**Your assignment**
Return the data below unaltered, but strip out the pictures.

((

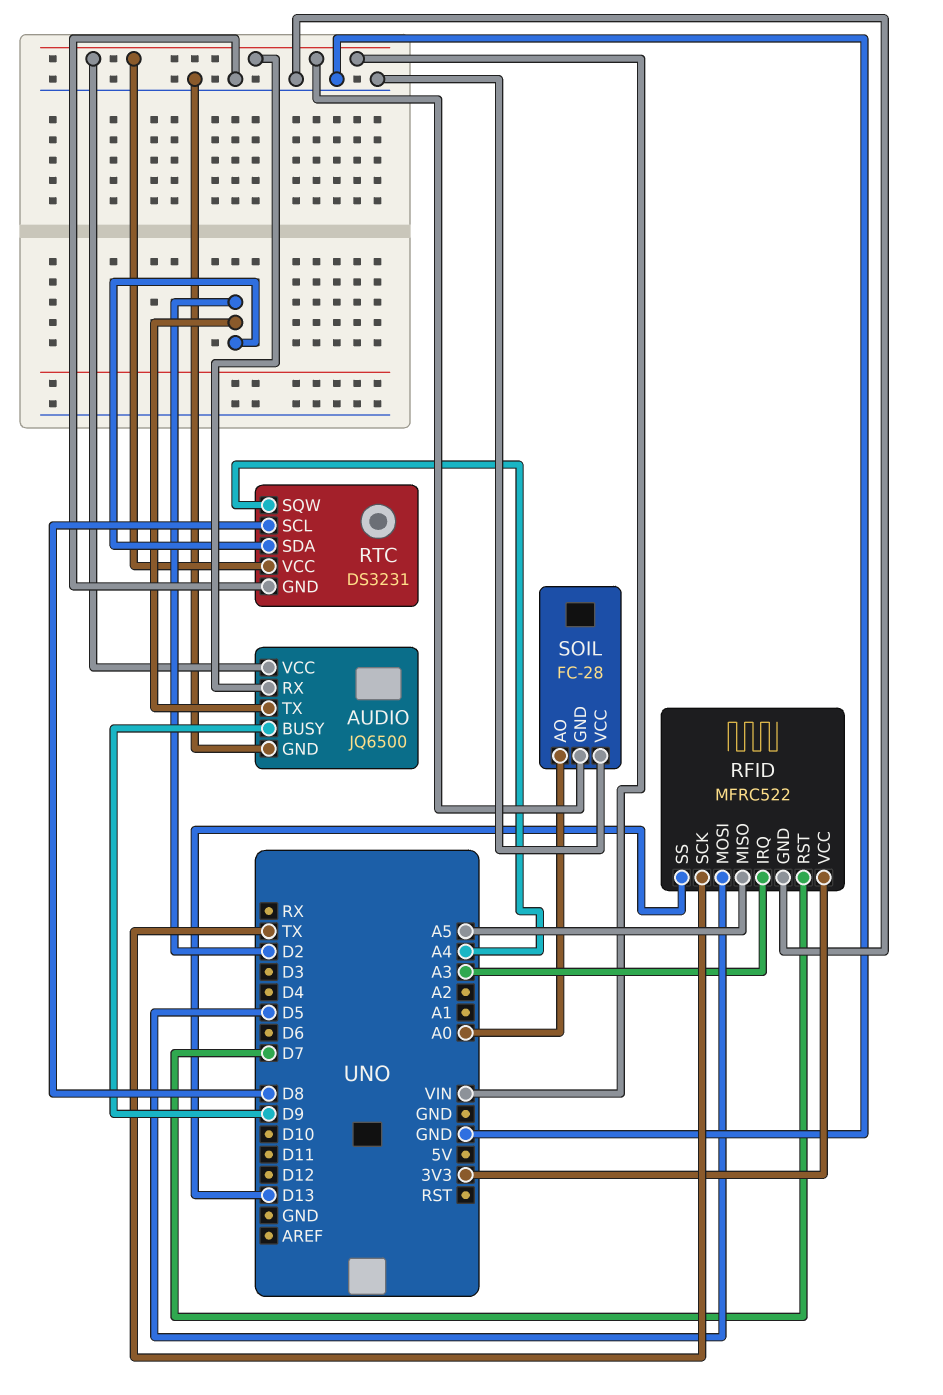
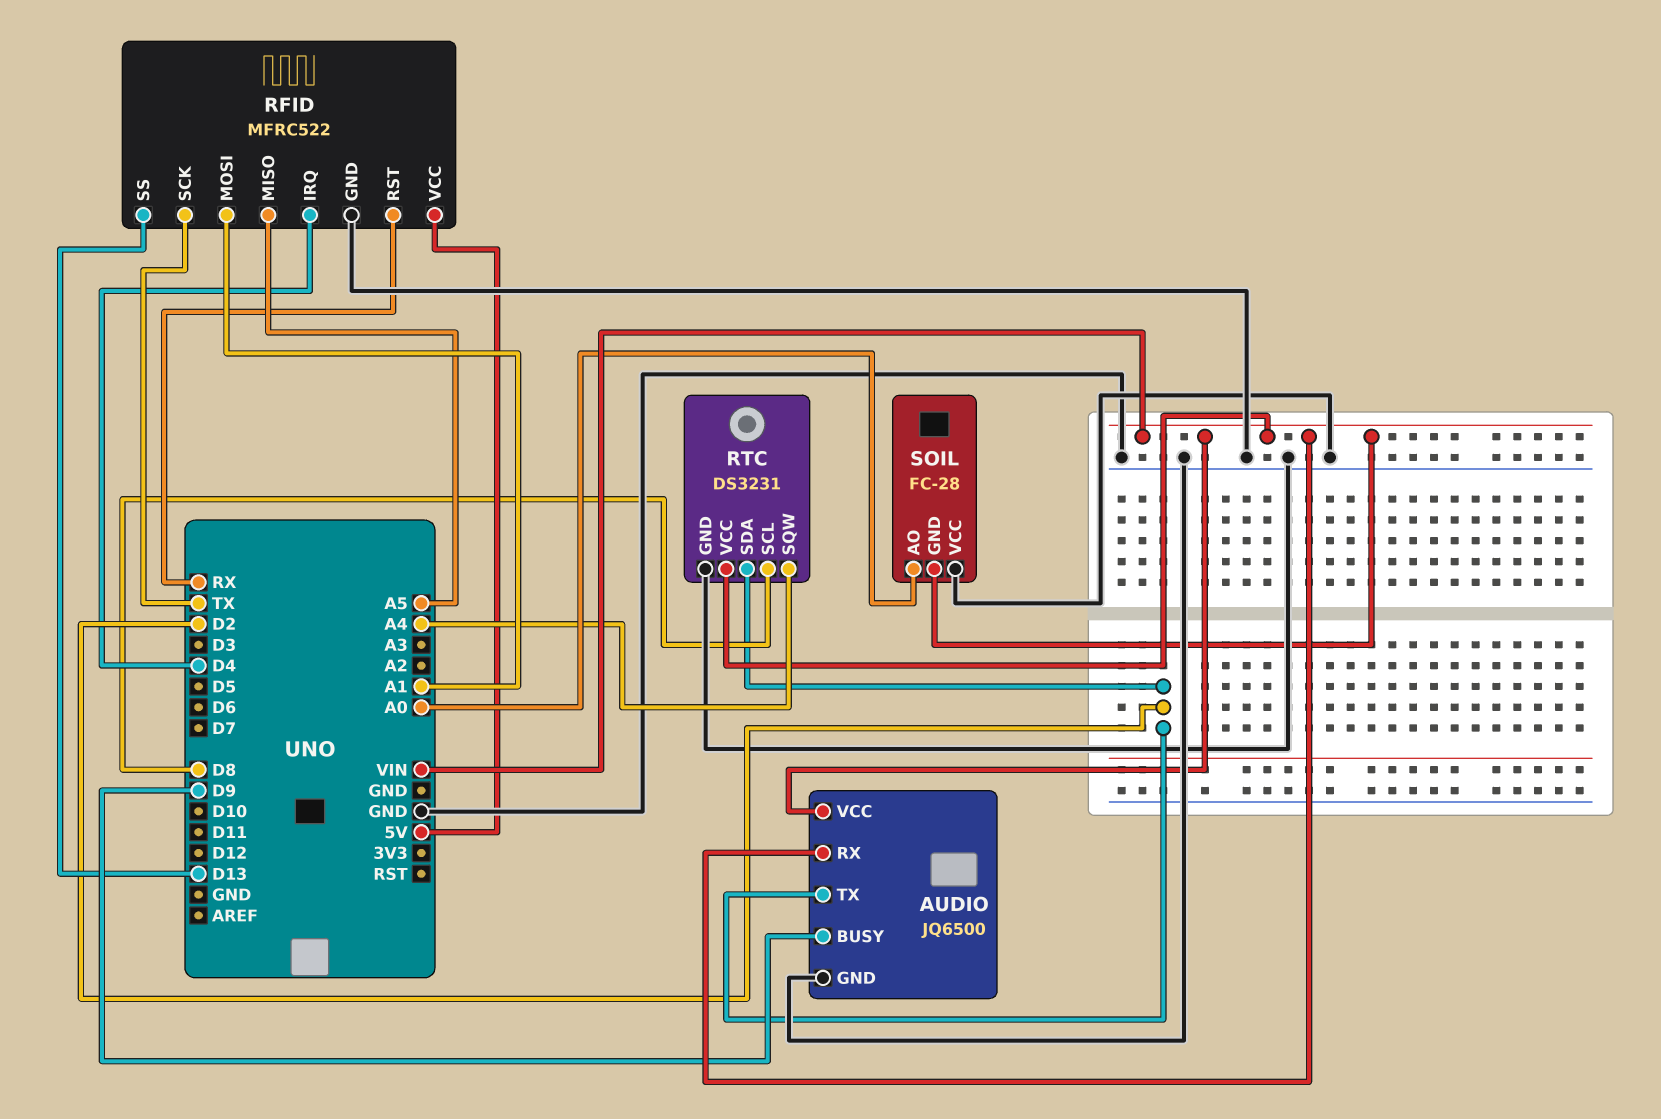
RFID pin IRQ: A3 -> D4
RFID pin MOSI: D5 -> A1
RFID pin RST: D7 -> RX
RFID pin VCC: 3V3 -> 5V

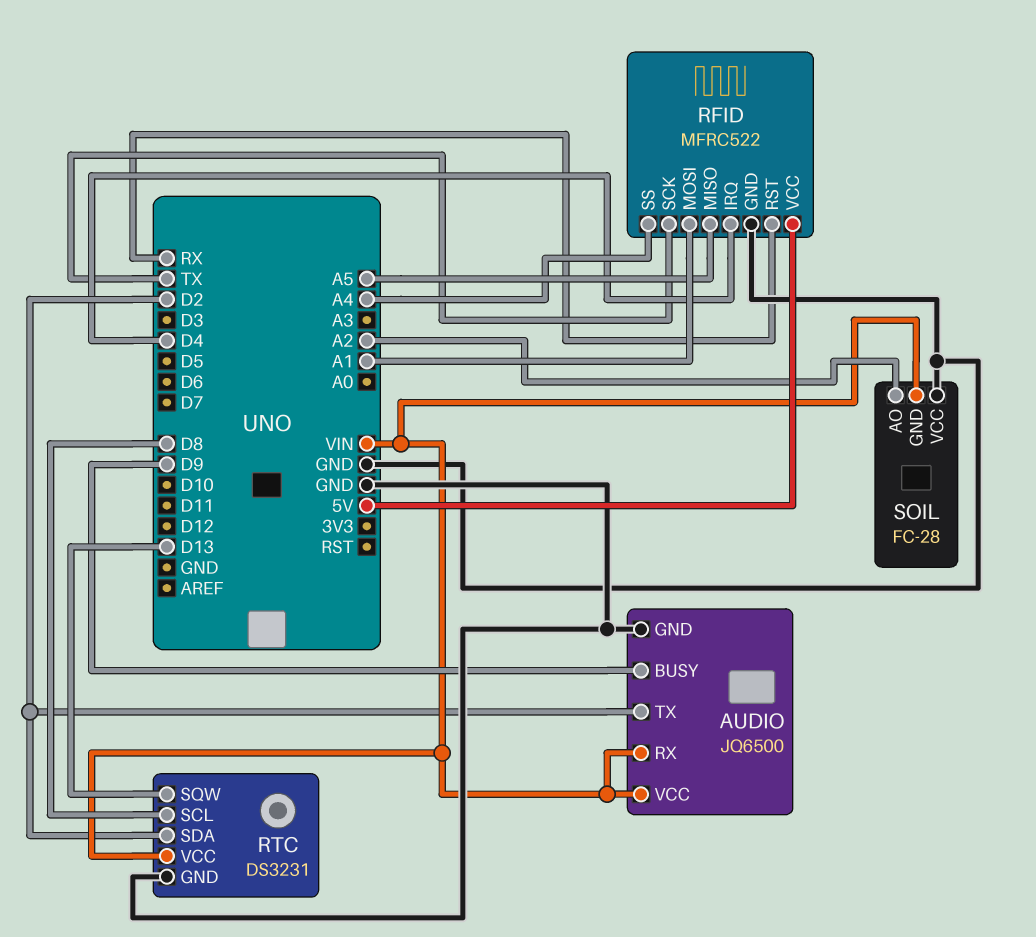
RFID pin SS: D13 -> A4
RTC pin SQW: A4 -> D13
SOIL pin AO: A0 -> A2

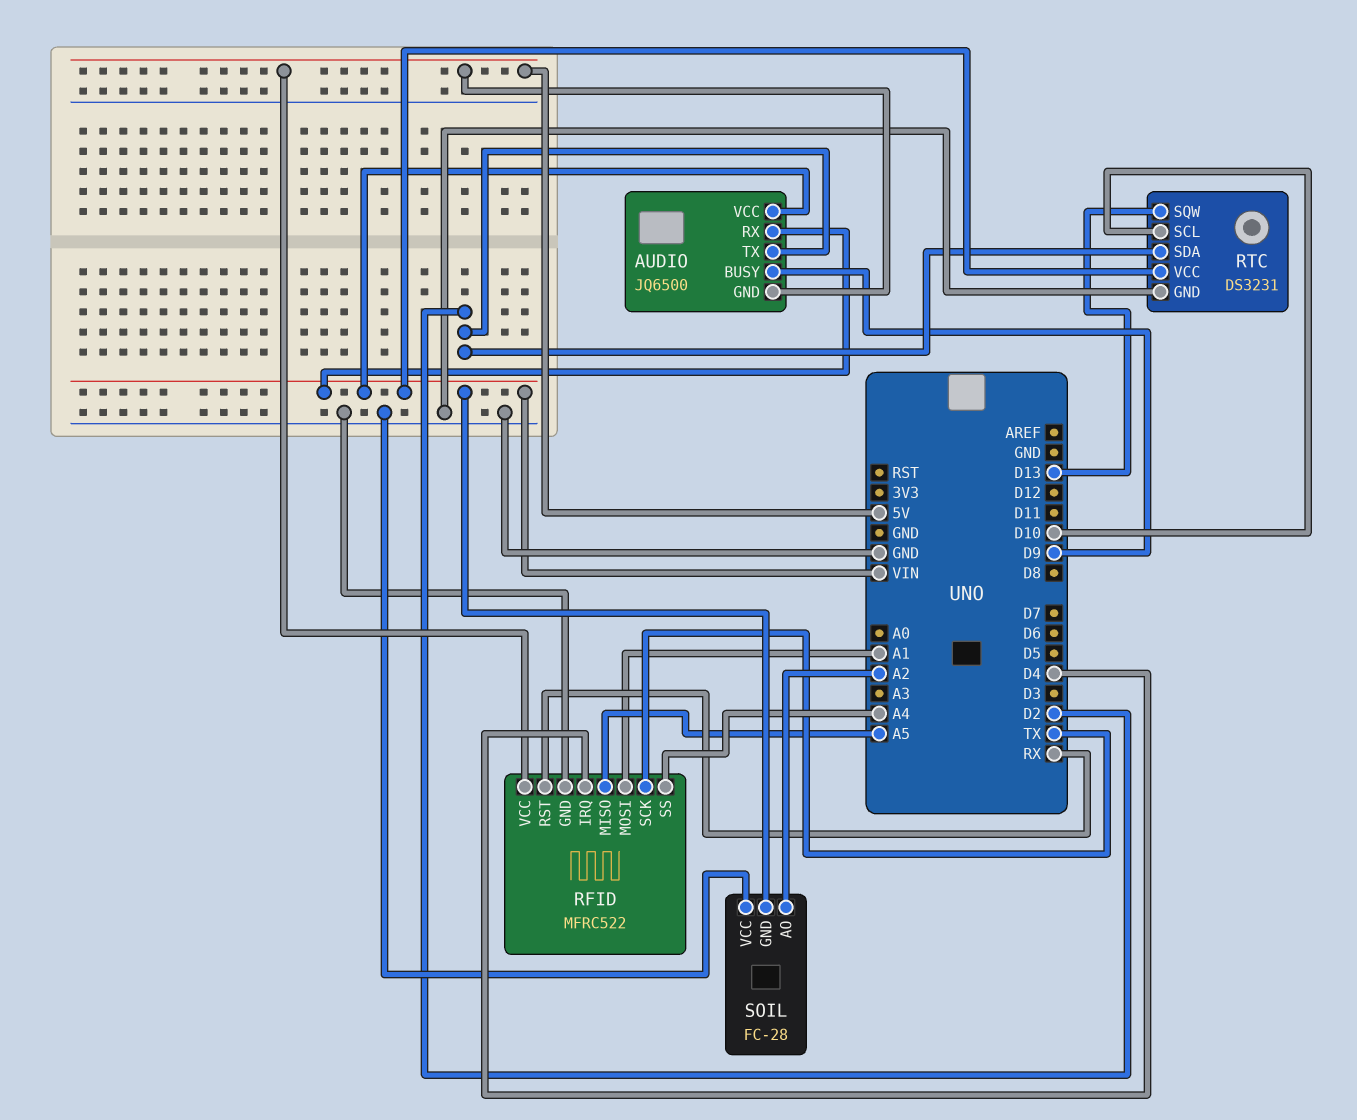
AUDIO pin GND: GND -> 5V
RTC pin SCL: D8 -> D10

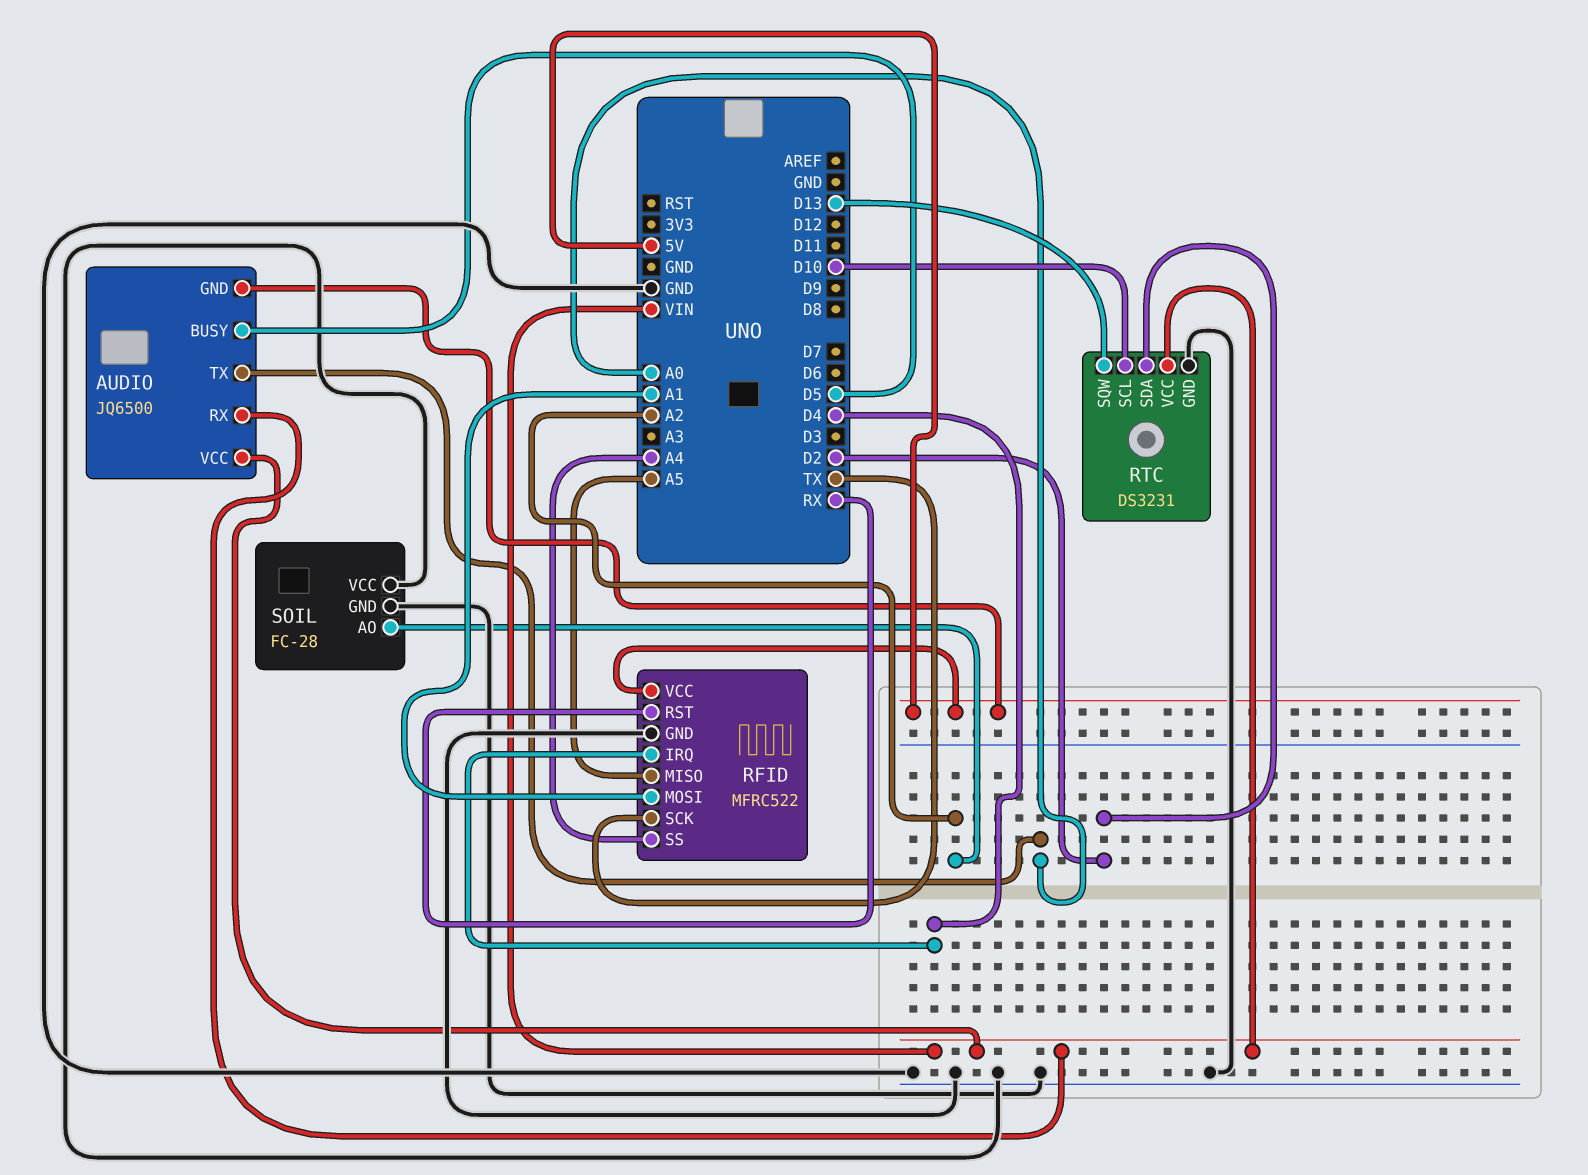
AUDIO pin BUSY: D9 -> D5
AUDIO pin TX: D2 -> A0
SOIL pin GND: VIN -> GND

))

**Solution to this exercise**
RFID pin IRQ: A3 -> D4
RFID pin MOSI: D5 -> A1
RFID pin RST: D7 -> RX
RFID pin VCC: 3V3 -> 5V

RFID pin SS: D13 -> A4
RTC pin SQW: A4 -> D13
SOIL pin AO: A0 -> A2

AUDIO pin GND: GND -> 5V
RTC pin SCL: D8 -> D10

AUDIO pin BUSY: D9 -> D5
AUDIO pin TX: D2 -> A0
SOIL pin GND: VIN -> GND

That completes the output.